[Dataset excerpt]

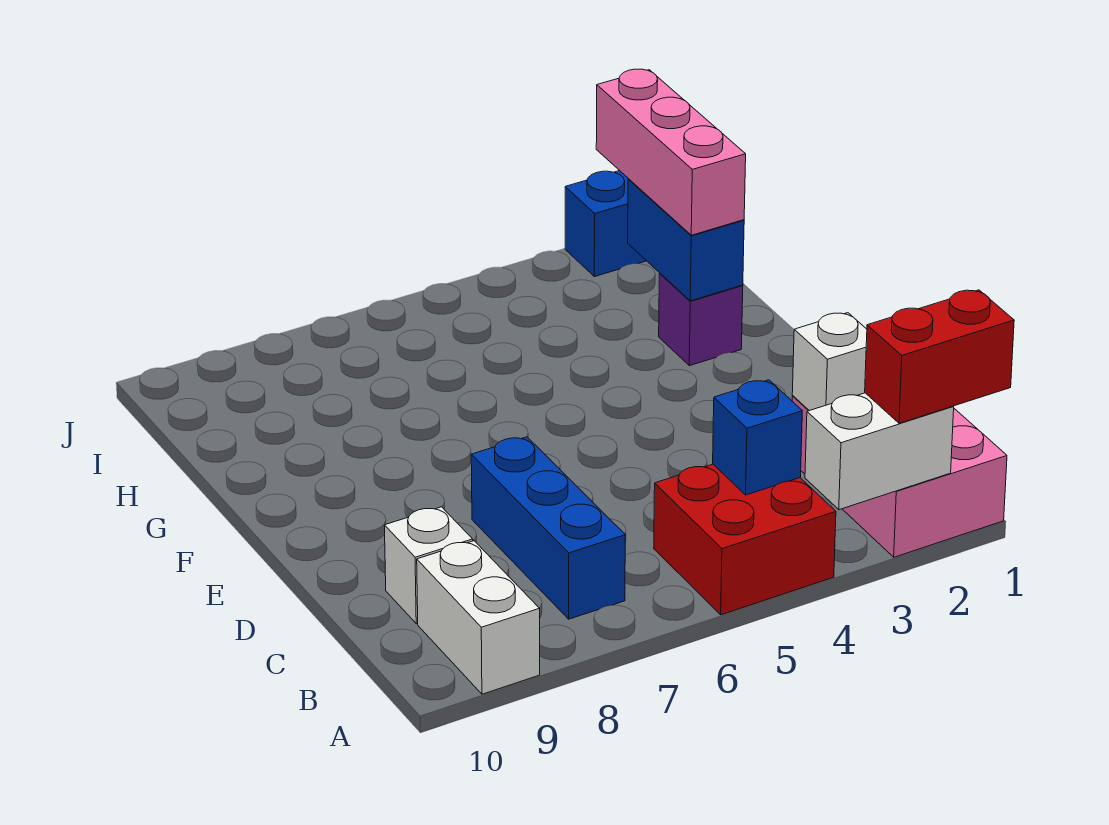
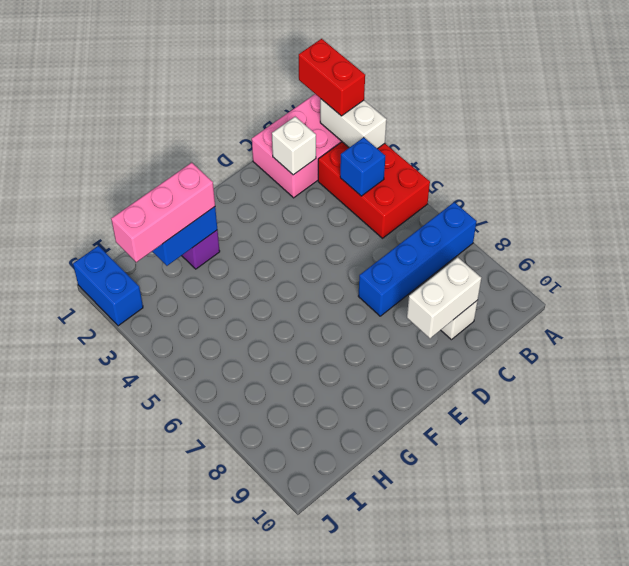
red brick A4:B5 level 1 -> red brick A3:B5 level 1
white brick A9:B9 level 1 -> white brick C9:D9 level 2
blue brick B7:D7 level 1 -> blue brick A7:D7 level 1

[/Dataset excerpt]

__Aim of the task__
Please repeat all of the data exactly as it stands, leaving the pictures out.

__Solution to this problem__
red brick A4:B5 level 1 -> red brick A3:B5 level 1
white brick A9:B9 level 1 -> white brick C9:D9 level 2
blue brick B7:D7 level 1 -> blue brick A7:D7 level 1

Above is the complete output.